■ **Exercise data**
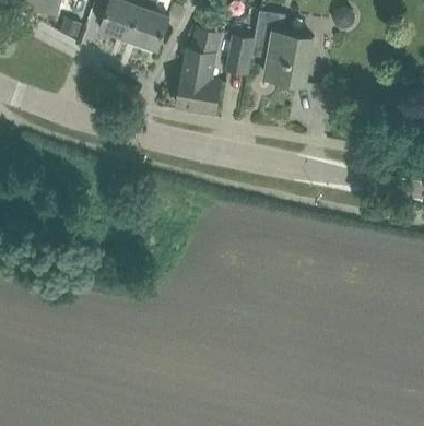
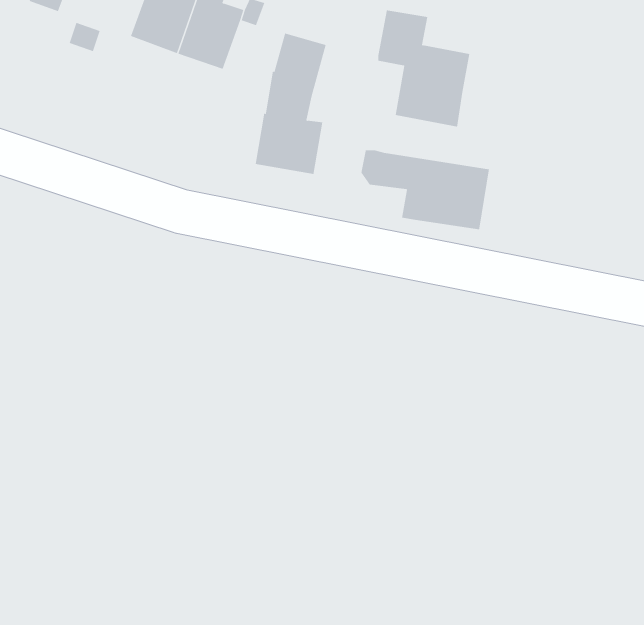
building: [225,38,252,76] -> none
building: none -> [361,150,490,230]

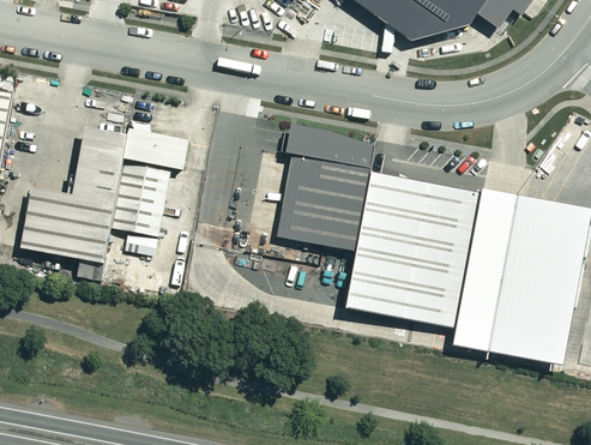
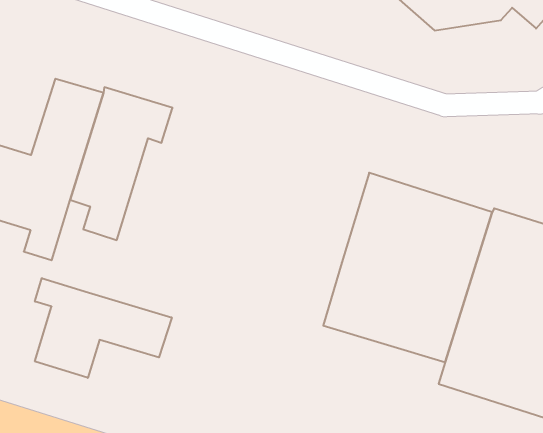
building: [276,124,373,251] -> none
building: none -> [35,278,172,378]

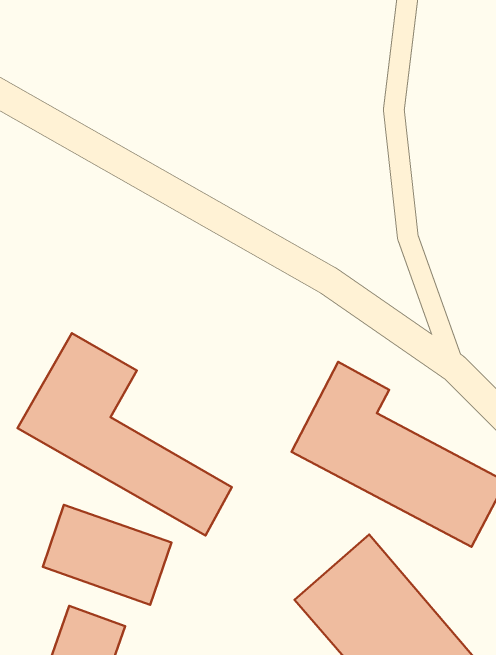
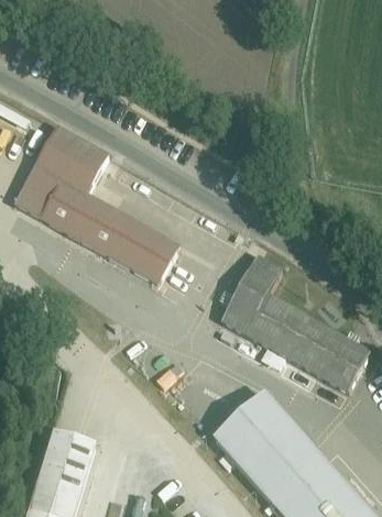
building: [17,333,232,535] -> [19,141,171,284]
building: [43,505,171,605] -> none

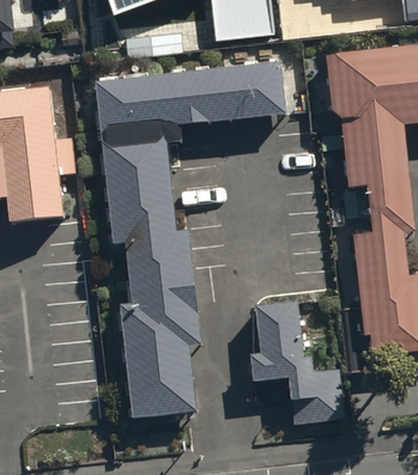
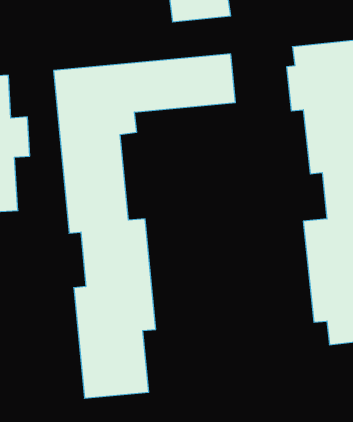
building: [255,294,346,422] -> none

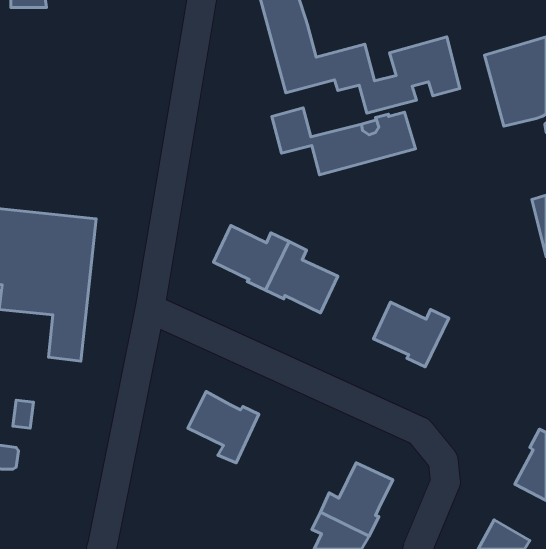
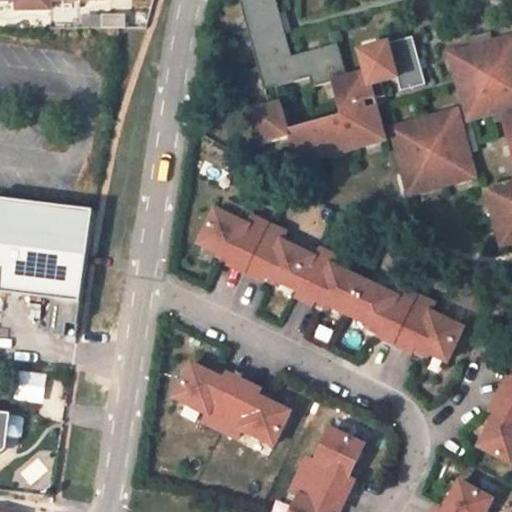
building: none -> [389,105,474,191]
building: none -> [296,248,362,314]
building: none -> [394,295,461,361]
building: none -> [219,384,290,446]

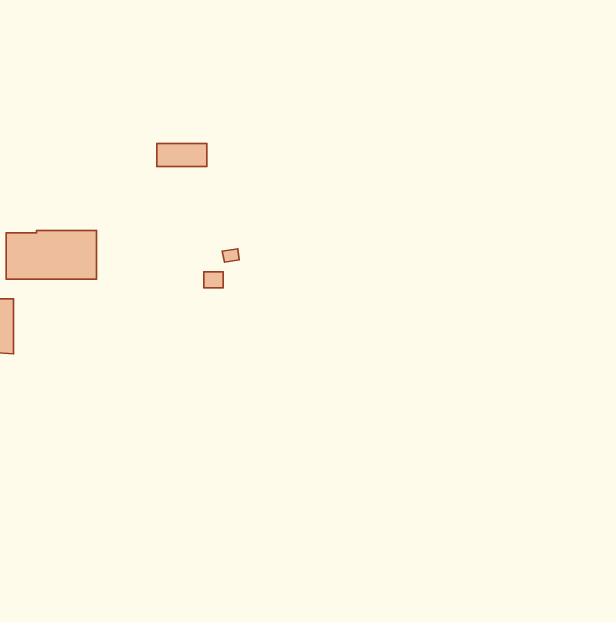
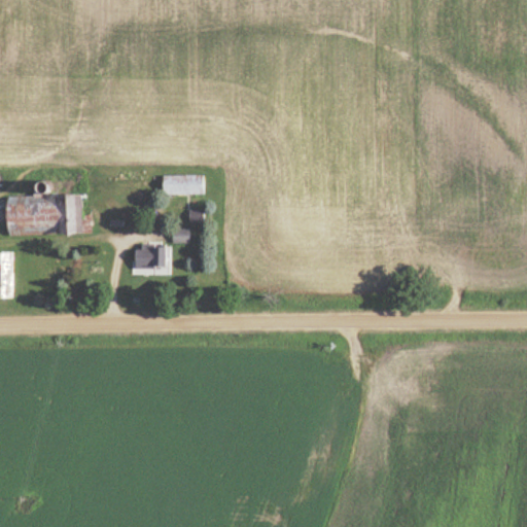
building: [157,143,207,167] -> [162,176,204,196]
building: none -> [135,246,167,268]

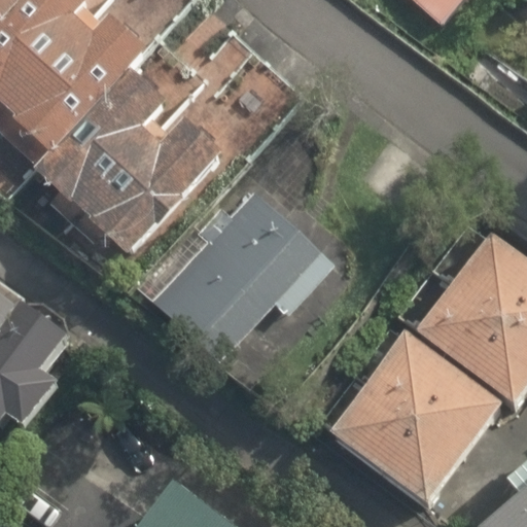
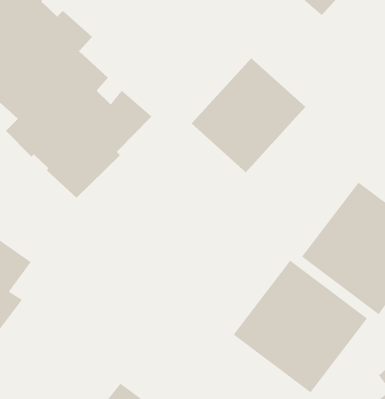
building: none -> [191,57,306,173]
building: [156,189,333,358] -> none

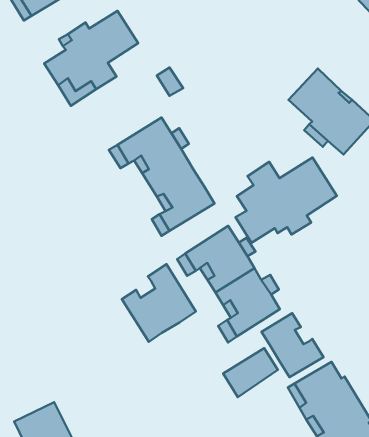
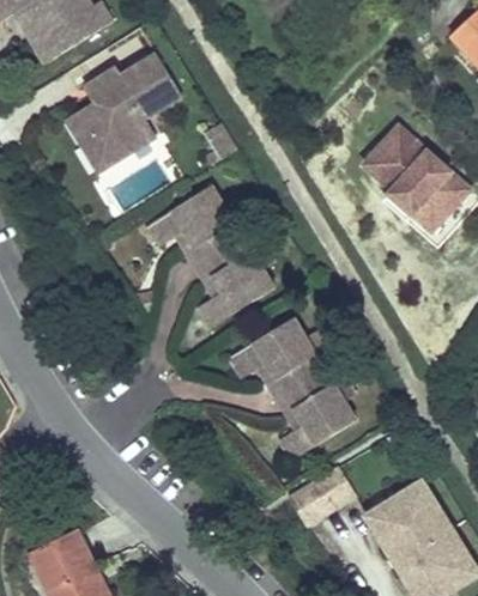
building: [235,157,337,243] -> none
building: [122,264,196,342] -> none
building: [262,313,324,377] -> none

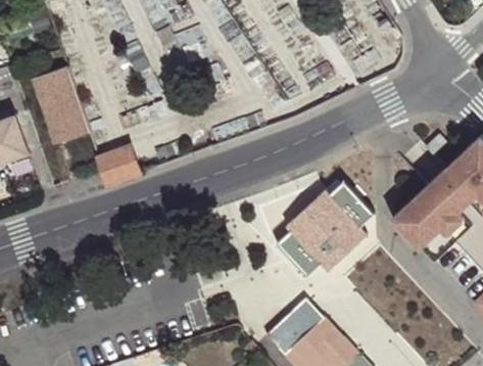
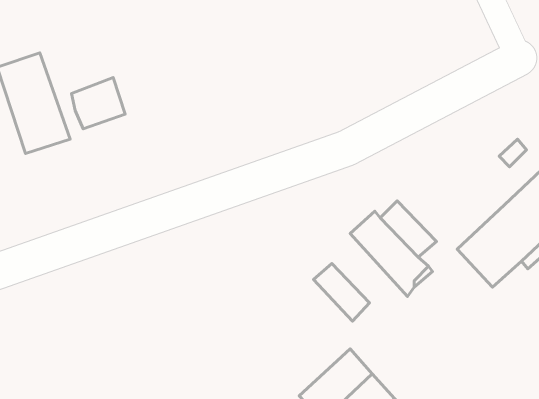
building: [97,146,139,186] -> [71,78,125,129]
building: [288,208,352,271] -> none

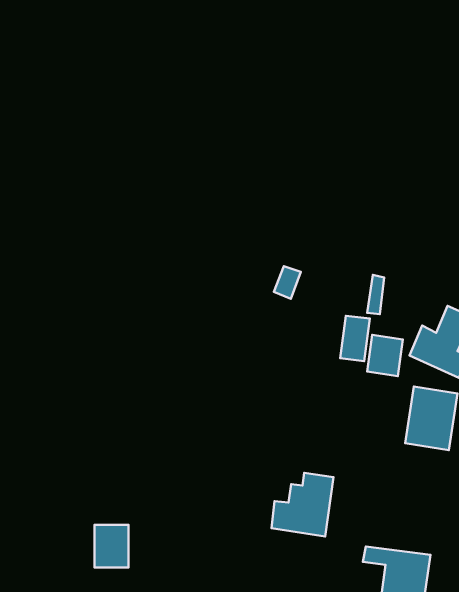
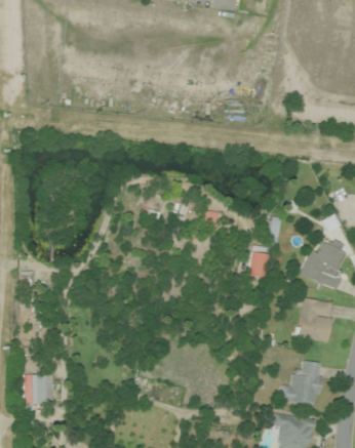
building: [367,335,403,376] -> none
building: [272,473,334,537] -> [280,360,325,406]
building: [95,525,128,567] -> [22,373,46,404]

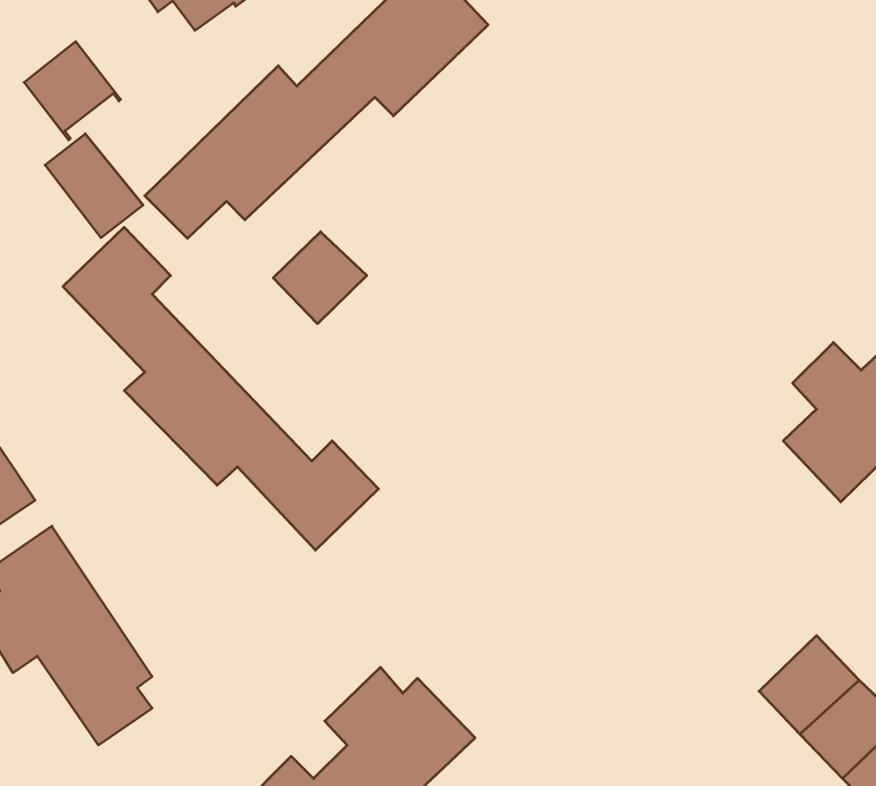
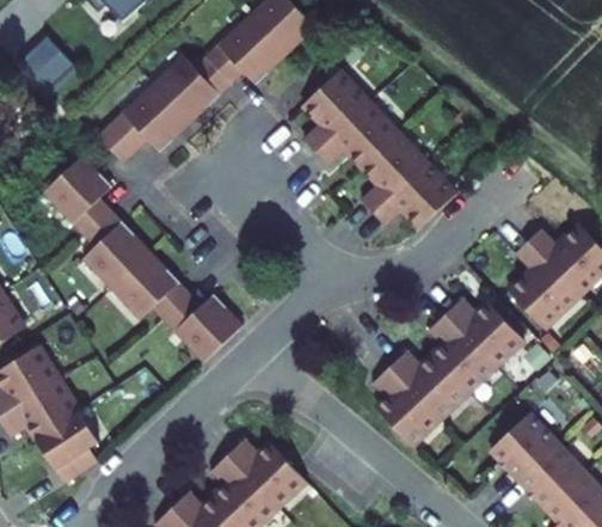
building: none -> [308,76,463,234]
building: [45,134,143,238] -> none
building: [273,232,367,324] -> none
building: none -> [368,298,522,449]

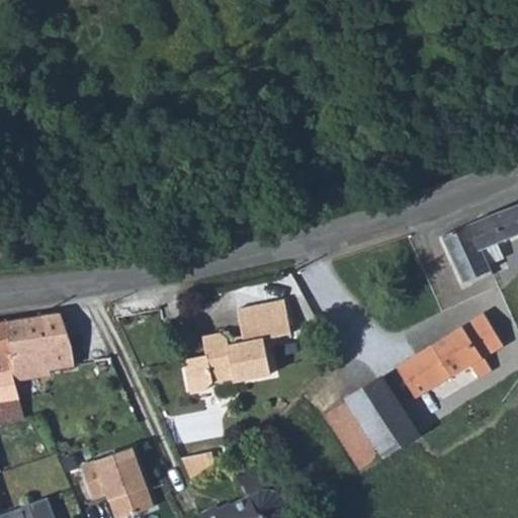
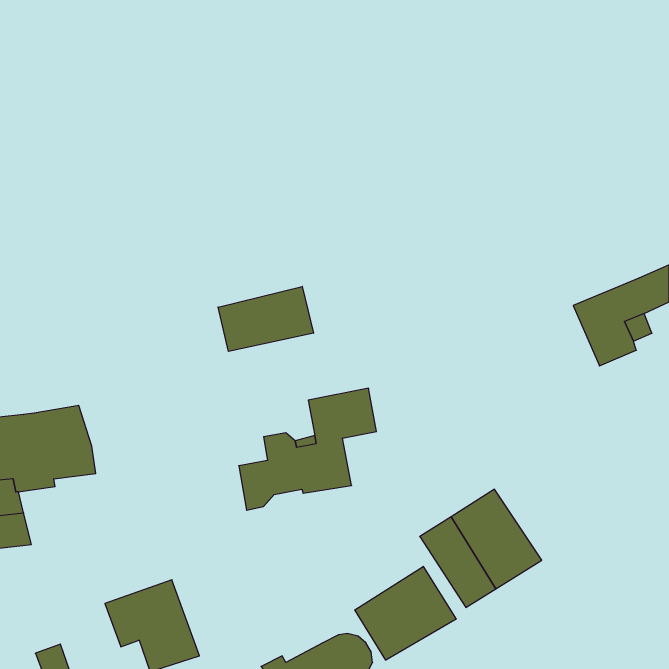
building: none -> [218,286,313,351]
building: [397,313,503,399] -> none
building: none -> [355,566,456,660]

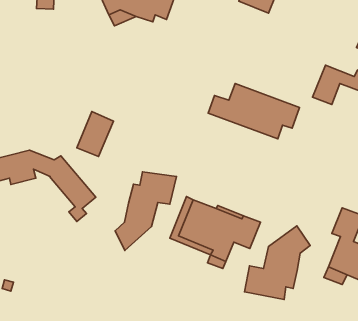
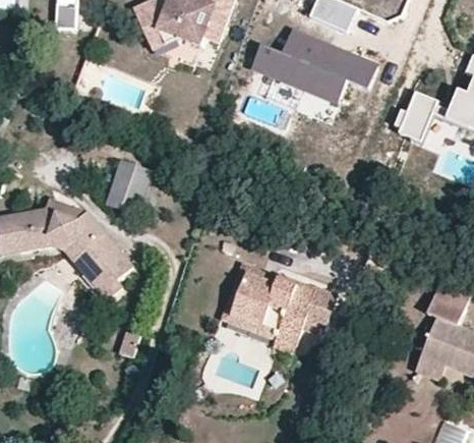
building: [208,83,299,139] -> [254,31,370,101]
building: [115,172,176,250] -> none
building: [244,226,310,299] -> none

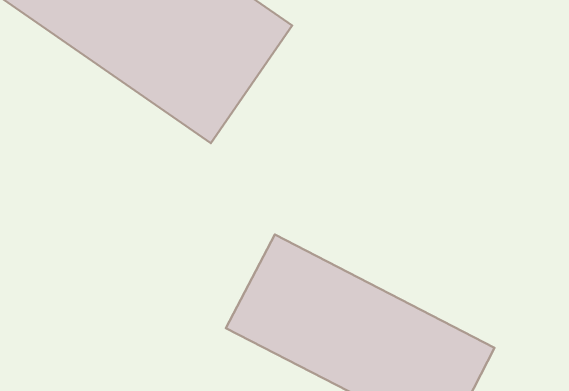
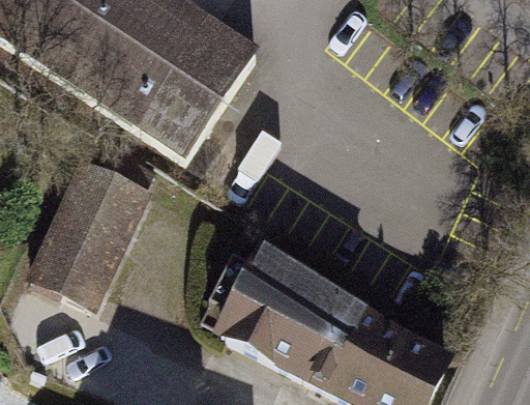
building: none -> [27,144,157,298]

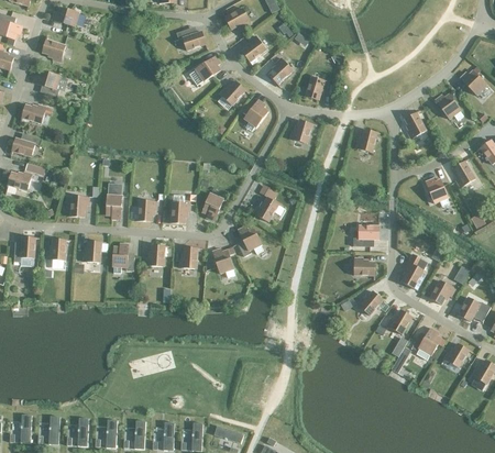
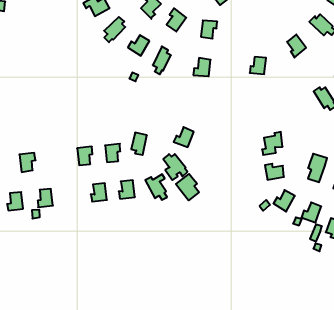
building: [104,183,121,218] -> none
building: [111,242,133,272] -> none
building: none -> [176,174,199,200]

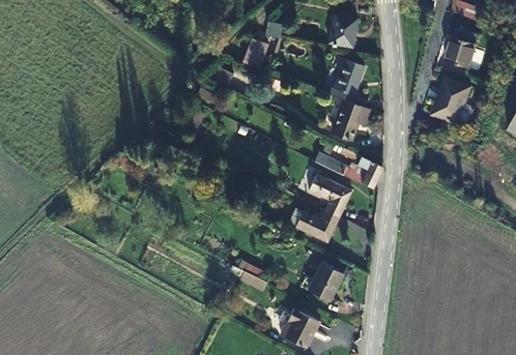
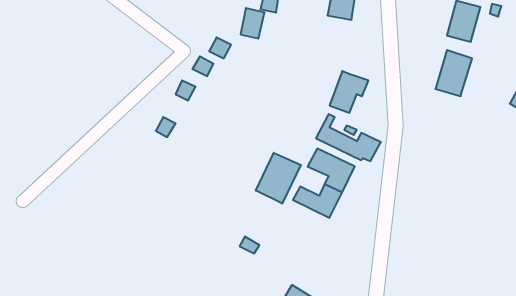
building: [325,58,364,100] -> none
building: none -> [256,153,301,204]
building: [307,262,343,301] -> none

■ **Instructions for the task**
The expected answer is the line with "building: [111,242,133,272] -> none" followed by every remaining line of the listing, each restated exactly, with all pictures dropped.

■ **Answer**
building: [111,242,133,272] -> none
building: none -> [176,174,199,200]

building: [325,58,364,100] -> none
building: none -> [256,153,301,204]
building: [307,262,343,301] -> none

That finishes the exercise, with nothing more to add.